EXERCISE PROMPT
Copy each line of the records below that mentions the word "degrees".

INPUT DATA
■ ■ ■ ■ ■ ■ ■
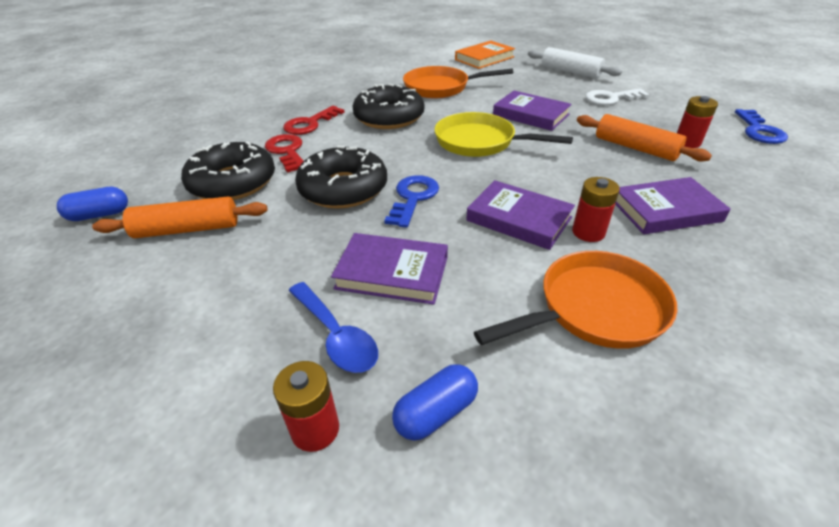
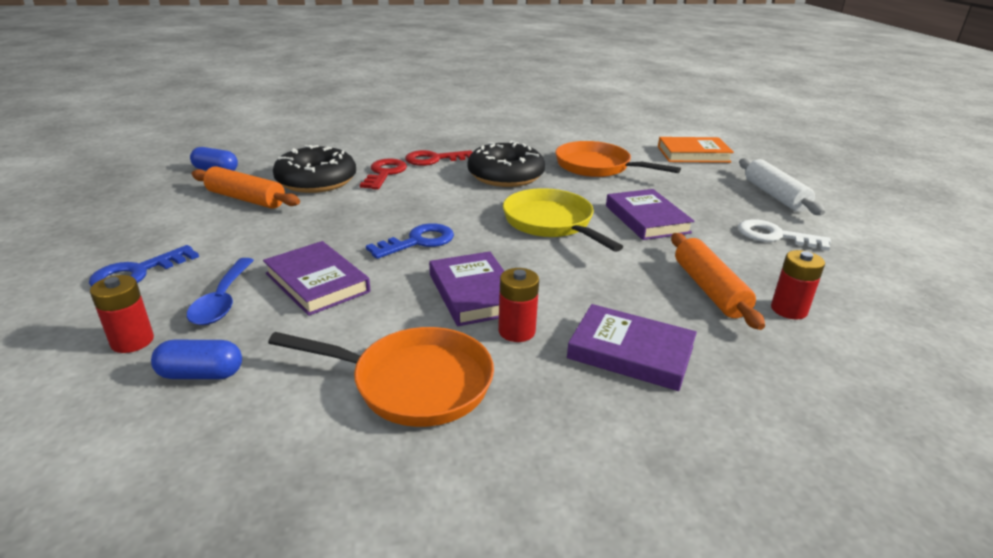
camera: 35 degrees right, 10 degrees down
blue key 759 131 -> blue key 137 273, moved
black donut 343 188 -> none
■ ■ ■ ■ ■ ■ ■
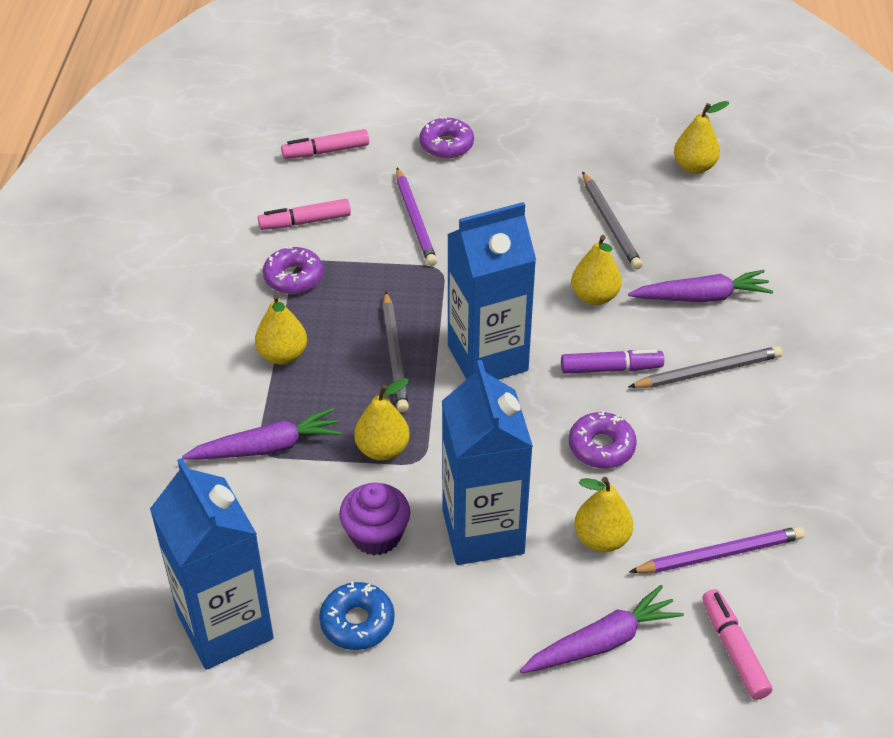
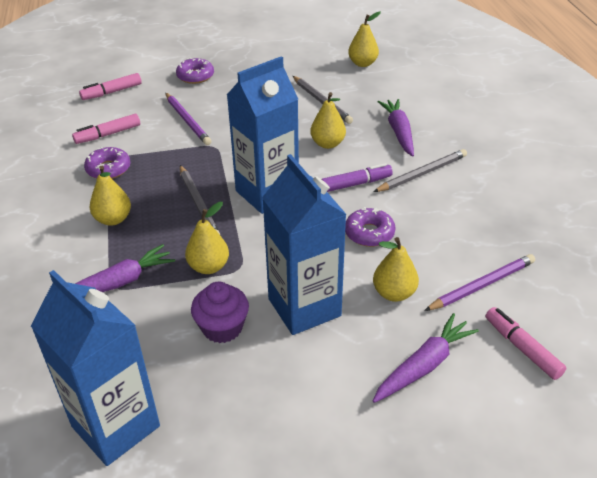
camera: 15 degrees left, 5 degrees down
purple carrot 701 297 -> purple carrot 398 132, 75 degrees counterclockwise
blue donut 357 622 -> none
■ ■ ■ ■ ■ ■ ■
ANSWER FOR THE TASK
camera: 35 degrees right, 10 degrees down
camera: 15 degrees left, 5 degrees down
purple carrot 701 297 -> purple carrot 398 132, 75 degrees counterclockwise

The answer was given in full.